**WHAT YOU WILL DO:**
What you return must be an exact copy of the lines in the listing below between the line holding "brown brick C1:C2" and the line holding "purple brick I4 level", inclusive, and nothing more.

**TASK INPUTS:**
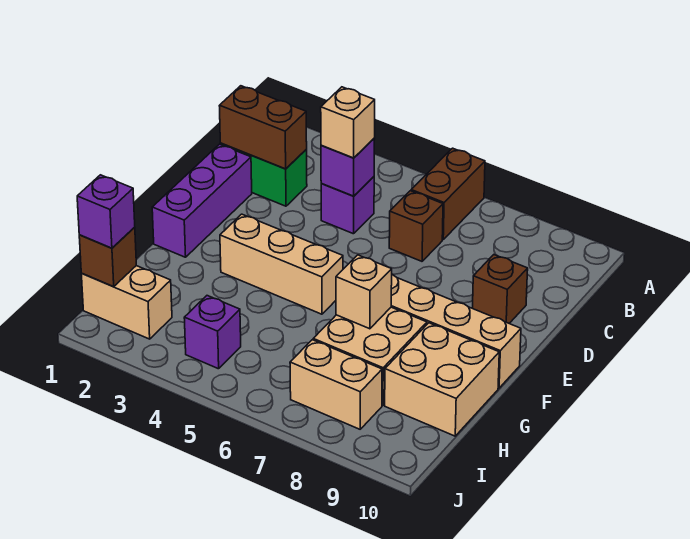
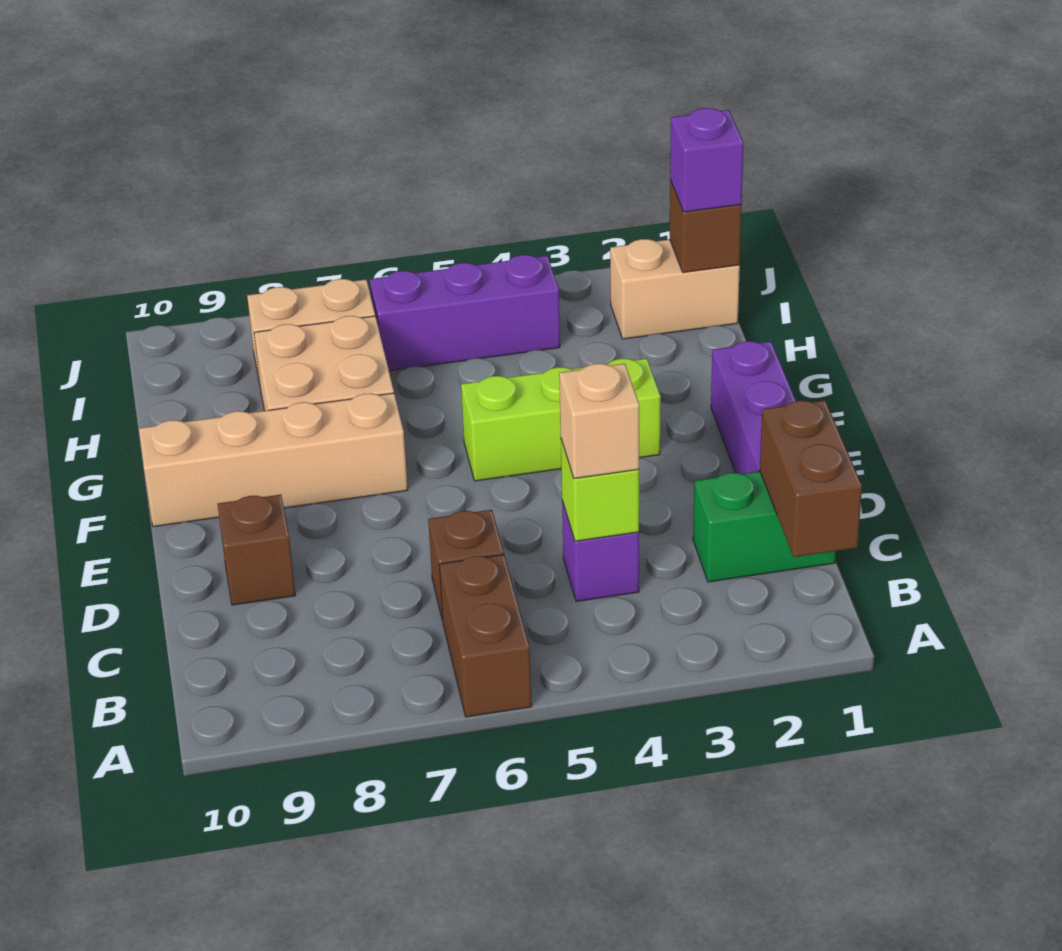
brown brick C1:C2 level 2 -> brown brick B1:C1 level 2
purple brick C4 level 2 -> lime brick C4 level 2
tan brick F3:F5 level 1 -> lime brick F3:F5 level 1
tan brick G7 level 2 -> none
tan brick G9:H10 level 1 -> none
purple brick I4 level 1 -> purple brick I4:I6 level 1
---
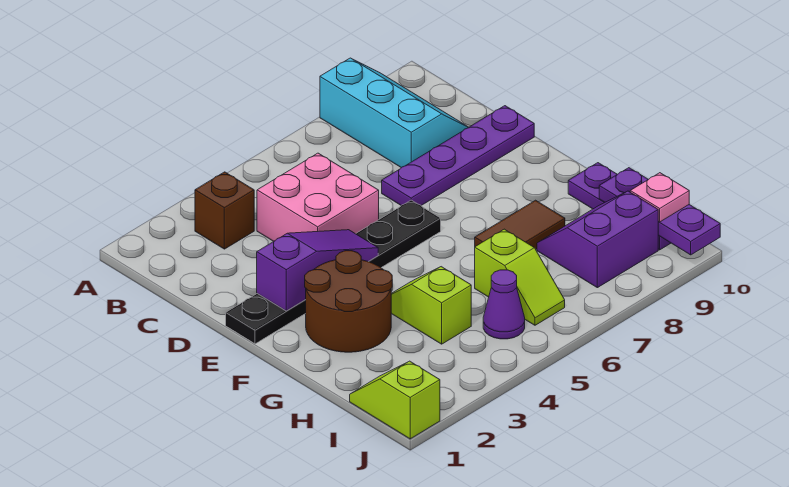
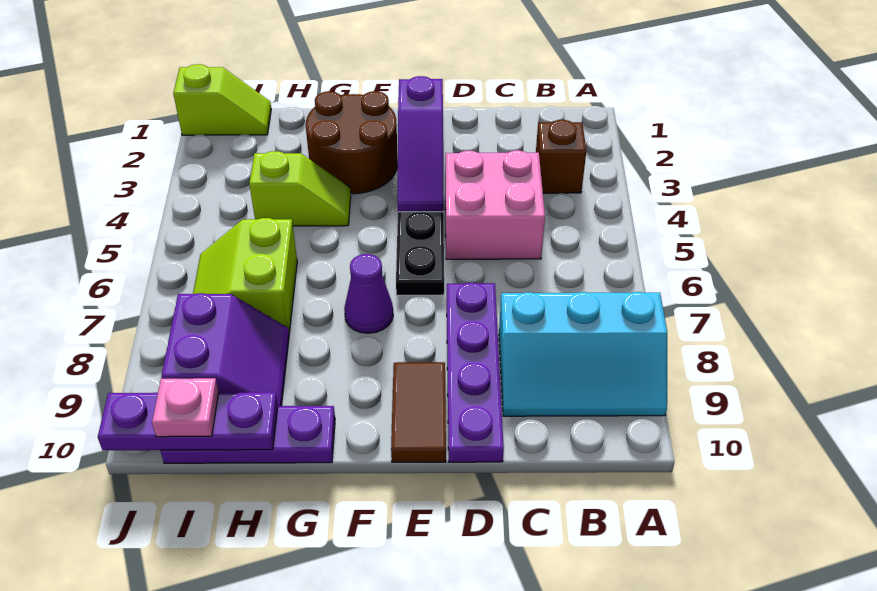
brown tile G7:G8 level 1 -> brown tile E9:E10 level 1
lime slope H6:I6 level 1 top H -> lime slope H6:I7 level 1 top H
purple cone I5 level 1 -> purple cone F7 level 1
...
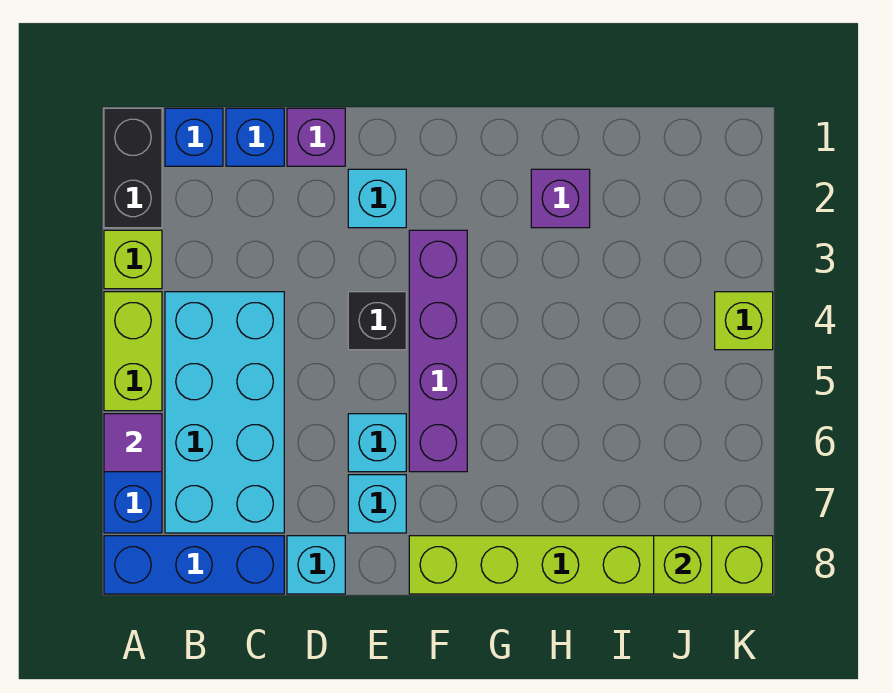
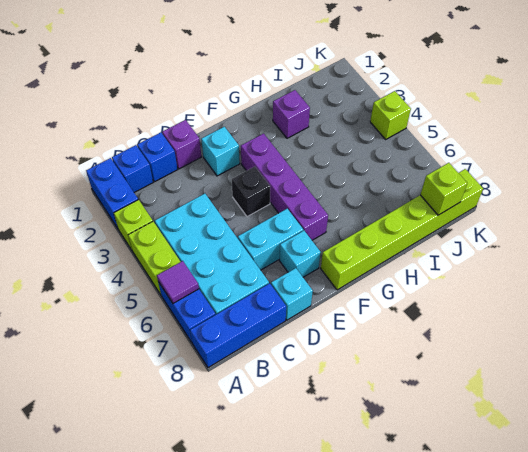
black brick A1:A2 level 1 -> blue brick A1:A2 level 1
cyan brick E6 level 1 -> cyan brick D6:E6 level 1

**WRITTEN RESPONSE:**
brown brick C1:C2 level 2 -> brown brick B1:C1 level 2
purple brick C4 level 2 -> lime brick C4 level 2
tan brick F3:F5 level 1 -> lime brick F3:F5 level 1
tan brick G7 level 2 -> none
tan brick G9:H10 level 1 -> none
purple brick I4 level 1 -> purple brick I4:I6 level 1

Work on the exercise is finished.